* Aim of the task
Transcribe the listing below exactly, without pictures.

* Recorded data

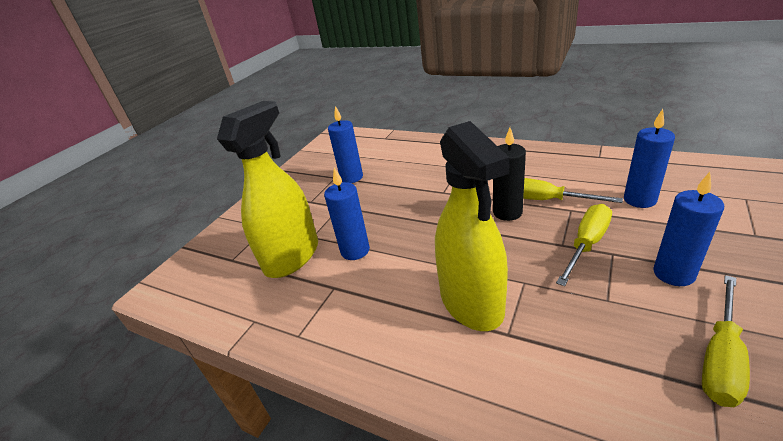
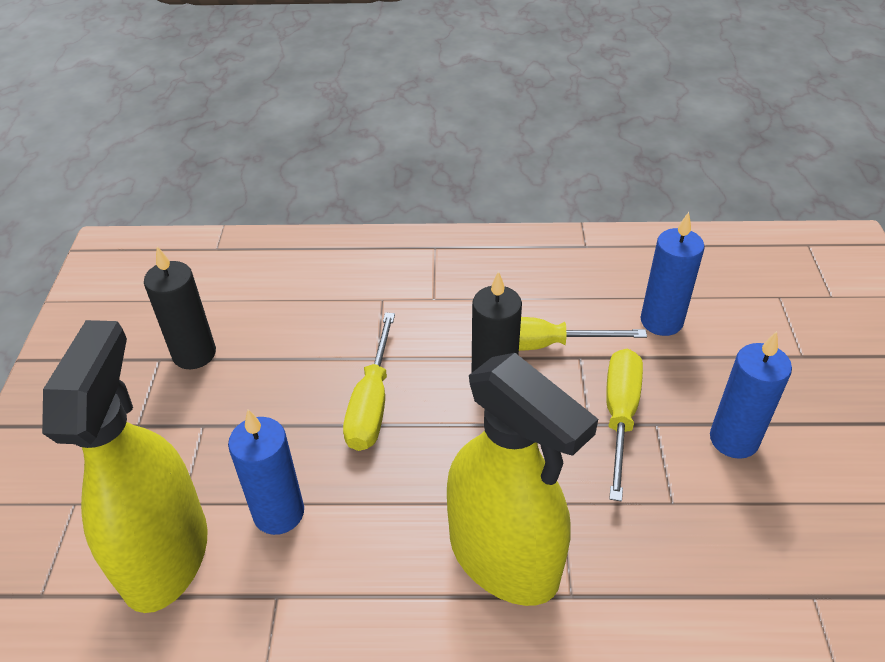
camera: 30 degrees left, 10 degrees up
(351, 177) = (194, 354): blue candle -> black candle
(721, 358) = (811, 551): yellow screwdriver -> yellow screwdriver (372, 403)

* Final answer
camera: 30 degrees left, 10 degrees up
(351, 177) = (194, 354): blue candle -> black candle
(721, 358) = (811, 551): yellow screwdriver -> yellow screwdriver (372, 403)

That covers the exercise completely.